** Data records **
· · ·
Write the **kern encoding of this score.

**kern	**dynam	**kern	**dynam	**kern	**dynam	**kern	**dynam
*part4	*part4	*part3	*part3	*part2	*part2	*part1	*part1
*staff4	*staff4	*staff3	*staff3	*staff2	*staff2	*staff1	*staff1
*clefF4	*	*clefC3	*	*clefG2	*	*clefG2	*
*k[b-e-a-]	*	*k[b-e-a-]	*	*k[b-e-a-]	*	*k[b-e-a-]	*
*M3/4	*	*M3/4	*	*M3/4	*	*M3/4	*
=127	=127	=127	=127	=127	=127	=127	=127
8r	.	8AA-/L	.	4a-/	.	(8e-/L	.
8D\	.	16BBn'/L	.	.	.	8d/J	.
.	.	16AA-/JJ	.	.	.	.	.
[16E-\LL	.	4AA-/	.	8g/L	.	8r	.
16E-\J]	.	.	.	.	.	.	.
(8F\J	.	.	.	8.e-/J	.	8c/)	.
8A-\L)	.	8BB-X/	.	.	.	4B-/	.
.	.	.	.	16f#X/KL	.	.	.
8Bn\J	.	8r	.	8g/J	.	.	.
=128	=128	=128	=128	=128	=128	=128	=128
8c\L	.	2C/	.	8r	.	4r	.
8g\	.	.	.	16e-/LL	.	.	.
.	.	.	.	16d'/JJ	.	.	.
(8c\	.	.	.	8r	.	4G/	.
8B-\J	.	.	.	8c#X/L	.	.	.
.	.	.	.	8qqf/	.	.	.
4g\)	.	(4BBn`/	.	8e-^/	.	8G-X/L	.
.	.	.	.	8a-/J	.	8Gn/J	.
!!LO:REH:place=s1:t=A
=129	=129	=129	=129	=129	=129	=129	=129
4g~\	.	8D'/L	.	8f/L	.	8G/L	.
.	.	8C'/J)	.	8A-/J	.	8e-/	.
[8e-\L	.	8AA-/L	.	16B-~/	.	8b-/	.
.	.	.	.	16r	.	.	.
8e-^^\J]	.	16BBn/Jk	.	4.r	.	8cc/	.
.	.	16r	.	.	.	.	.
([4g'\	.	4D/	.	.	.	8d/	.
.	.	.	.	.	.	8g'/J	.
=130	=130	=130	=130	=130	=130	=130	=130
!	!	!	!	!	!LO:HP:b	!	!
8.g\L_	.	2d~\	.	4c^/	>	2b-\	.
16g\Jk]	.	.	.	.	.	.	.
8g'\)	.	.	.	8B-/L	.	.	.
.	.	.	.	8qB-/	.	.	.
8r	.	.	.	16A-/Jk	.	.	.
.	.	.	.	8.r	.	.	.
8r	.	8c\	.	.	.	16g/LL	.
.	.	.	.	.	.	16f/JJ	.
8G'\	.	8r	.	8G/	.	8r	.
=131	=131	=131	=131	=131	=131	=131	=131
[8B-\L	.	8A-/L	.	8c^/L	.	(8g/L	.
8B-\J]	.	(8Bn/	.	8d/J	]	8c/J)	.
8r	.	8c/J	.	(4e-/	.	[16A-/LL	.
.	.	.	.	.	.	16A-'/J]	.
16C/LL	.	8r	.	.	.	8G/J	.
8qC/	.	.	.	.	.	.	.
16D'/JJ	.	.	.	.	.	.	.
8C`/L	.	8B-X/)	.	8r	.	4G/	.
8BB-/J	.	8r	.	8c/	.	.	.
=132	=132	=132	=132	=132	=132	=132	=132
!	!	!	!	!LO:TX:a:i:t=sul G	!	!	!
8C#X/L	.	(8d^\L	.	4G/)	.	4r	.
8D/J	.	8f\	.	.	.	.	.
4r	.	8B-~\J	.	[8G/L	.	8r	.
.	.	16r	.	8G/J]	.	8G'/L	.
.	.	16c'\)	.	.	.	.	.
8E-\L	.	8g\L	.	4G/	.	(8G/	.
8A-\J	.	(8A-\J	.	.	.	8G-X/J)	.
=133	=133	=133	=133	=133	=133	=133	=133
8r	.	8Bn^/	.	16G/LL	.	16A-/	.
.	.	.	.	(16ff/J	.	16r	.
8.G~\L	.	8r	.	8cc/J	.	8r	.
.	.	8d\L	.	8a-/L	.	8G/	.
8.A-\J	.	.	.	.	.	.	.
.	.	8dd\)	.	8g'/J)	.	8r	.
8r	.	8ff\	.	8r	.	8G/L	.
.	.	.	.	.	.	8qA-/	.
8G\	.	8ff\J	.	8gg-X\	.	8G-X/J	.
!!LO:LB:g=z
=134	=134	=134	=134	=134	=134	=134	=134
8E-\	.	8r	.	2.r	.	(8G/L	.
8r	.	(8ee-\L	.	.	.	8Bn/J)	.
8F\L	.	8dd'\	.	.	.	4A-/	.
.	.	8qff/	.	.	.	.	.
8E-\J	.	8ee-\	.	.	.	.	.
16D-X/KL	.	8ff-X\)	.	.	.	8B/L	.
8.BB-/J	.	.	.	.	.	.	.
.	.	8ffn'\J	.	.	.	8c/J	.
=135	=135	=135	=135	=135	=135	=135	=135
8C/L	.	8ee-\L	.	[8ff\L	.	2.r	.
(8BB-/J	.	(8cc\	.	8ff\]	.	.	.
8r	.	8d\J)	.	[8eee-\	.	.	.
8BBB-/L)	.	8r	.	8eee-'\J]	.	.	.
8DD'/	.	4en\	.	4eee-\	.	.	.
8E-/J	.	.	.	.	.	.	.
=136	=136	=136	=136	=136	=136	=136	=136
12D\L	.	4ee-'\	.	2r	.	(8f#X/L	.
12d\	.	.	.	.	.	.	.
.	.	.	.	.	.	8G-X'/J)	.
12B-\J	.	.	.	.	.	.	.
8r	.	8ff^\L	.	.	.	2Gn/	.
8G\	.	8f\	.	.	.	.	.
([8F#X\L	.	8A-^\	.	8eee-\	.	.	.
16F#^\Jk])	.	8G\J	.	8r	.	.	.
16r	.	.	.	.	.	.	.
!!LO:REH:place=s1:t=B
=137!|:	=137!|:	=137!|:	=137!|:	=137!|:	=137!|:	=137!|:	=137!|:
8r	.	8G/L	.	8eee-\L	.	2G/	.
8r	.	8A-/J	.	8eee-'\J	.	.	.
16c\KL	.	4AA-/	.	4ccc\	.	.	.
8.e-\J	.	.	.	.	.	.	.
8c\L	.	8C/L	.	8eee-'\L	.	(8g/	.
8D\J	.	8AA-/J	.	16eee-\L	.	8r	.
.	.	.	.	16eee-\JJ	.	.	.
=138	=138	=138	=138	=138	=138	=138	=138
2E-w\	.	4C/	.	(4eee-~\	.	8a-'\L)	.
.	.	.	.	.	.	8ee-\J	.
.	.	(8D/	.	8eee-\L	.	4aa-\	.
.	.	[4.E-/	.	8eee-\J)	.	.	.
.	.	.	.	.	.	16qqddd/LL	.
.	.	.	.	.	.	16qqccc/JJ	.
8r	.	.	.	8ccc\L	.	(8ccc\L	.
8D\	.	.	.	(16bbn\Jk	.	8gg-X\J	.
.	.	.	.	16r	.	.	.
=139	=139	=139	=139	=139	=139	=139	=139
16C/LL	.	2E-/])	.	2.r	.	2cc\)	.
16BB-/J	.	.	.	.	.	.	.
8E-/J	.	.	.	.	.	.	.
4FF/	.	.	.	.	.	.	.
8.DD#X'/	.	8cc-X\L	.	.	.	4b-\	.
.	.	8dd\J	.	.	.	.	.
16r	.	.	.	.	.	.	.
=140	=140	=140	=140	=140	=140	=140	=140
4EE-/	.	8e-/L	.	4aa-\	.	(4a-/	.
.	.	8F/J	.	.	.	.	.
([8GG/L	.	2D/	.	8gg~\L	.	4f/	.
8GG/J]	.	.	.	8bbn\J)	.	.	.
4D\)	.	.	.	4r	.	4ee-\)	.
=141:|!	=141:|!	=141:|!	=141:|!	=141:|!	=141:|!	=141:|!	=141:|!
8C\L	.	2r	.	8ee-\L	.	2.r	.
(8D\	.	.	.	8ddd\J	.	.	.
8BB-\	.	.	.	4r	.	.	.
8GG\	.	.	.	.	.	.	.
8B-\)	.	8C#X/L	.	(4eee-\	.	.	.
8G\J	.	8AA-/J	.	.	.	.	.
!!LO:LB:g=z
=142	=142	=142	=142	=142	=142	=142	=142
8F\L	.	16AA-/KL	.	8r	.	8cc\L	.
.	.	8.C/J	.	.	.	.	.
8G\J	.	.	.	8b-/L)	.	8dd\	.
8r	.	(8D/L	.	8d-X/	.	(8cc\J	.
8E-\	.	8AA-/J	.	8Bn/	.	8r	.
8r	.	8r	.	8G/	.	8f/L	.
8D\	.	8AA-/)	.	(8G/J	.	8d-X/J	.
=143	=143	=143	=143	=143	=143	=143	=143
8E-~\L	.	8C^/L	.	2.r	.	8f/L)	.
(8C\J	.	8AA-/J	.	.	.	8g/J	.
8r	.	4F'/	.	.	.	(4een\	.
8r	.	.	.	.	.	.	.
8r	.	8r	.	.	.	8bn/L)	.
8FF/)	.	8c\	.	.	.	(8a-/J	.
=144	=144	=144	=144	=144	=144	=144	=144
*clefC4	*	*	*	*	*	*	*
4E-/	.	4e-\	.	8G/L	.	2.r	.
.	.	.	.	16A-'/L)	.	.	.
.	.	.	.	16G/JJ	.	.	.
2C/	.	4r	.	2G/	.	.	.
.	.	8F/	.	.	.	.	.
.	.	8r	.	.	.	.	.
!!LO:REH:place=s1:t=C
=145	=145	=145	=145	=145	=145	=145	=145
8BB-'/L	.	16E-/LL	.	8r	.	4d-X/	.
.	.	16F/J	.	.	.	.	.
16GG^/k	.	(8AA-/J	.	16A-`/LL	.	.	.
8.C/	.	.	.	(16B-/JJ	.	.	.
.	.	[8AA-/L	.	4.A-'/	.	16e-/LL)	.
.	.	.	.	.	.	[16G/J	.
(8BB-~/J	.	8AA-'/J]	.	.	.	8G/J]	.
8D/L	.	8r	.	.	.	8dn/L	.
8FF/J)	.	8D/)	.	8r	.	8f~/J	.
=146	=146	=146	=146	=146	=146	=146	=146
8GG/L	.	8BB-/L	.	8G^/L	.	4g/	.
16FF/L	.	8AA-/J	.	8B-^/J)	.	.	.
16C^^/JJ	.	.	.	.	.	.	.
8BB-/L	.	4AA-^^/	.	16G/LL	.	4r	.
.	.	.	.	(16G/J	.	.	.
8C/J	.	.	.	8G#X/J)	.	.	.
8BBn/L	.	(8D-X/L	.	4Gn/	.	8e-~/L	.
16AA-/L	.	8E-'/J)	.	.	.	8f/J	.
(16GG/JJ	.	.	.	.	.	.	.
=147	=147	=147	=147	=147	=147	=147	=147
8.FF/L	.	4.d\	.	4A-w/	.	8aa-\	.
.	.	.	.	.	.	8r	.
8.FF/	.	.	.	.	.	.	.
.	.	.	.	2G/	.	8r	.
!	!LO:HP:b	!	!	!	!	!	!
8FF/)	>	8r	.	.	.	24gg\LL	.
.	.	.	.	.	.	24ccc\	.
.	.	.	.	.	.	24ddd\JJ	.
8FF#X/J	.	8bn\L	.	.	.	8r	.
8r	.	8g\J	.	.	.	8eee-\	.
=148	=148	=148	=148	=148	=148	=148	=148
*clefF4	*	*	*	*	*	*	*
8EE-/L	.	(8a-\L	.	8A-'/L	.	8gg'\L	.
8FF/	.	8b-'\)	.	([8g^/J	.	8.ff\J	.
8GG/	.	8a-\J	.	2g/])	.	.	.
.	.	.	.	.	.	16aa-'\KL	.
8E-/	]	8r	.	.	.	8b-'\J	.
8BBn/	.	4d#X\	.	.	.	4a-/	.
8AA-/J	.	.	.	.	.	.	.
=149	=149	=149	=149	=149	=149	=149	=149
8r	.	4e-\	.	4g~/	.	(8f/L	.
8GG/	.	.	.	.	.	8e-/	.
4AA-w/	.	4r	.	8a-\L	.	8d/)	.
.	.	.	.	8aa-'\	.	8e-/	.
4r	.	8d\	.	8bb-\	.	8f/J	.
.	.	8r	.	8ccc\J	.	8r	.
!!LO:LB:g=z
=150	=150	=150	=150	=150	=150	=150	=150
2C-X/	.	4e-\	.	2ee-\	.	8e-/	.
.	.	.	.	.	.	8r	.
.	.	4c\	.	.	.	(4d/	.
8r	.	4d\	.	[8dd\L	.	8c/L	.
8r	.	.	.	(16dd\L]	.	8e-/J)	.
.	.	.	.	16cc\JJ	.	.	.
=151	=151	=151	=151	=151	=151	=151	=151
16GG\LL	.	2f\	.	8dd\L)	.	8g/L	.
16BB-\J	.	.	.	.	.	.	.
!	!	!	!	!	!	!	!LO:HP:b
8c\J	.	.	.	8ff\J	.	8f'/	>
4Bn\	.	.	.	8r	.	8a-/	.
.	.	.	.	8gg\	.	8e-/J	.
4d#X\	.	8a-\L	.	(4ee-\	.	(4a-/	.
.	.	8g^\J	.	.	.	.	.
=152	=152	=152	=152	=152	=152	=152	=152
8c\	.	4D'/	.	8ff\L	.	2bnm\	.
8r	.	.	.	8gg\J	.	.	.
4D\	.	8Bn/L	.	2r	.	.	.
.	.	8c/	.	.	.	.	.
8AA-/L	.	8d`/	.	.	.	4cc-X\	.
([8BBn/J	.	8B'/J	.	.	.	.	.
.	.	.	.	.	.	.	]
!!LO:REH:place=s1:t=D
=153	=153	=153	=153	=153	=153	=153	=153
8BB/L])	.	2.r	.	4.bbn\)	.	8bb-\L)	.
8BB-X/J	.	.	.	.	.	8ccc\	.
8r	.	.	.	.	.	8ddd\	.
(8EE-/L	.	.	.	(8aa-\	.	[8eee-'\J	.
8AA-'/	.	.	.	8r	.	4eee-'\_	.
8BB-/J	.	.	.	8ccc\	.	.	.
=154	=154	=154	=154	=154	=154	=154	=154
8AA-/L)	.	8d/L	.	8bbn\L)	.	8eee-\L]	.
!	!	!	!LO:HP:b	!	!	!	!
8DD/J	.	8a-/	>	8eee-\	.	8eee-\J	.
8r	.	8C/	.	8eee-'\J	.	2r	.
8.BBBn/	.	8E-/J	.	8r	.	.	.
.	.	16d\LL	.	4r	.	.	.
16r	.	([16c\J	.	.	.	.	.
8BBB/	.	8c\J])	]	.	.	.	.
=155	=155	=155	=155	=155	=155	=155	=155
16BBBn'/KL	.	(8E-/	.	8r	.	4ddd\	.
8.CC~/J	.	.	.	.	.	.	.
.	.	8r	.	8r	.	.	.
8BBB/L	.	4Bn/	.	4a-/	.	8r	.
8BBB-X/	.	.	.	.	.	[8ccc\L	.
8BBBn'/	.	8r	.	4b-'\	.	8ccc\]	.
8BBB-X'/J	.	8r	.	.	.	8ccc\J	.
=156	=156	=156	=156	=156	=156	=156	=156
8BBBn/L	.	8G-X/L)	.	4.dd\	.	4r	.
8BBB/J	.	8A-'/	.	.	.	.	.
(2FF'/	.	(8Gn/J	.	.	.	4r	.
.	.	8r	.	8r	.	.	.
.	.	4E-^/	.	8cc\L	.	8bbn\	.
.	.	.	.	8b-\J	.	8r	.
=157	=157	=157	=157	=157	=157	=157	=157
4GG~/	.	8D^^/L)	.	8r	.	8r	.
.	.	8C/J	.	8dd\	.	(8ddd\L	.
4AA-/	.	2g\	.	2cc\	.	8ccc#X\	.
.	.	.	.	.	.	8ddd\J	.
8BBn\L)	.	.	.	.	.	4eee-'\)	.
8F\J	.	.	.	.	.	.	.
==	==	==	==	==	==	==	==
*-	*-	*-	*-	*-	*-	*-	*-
· · ·
** Given task **
Locate each line in the records above that contains the string "place" and copy every such line in full.

** Task response **
!!LO:REH:place=s1:t=A
!!LO:REH:place=s1:t=B
!!LO:REH:place=s1:t=C
!!LO:REH:place=s1:t=D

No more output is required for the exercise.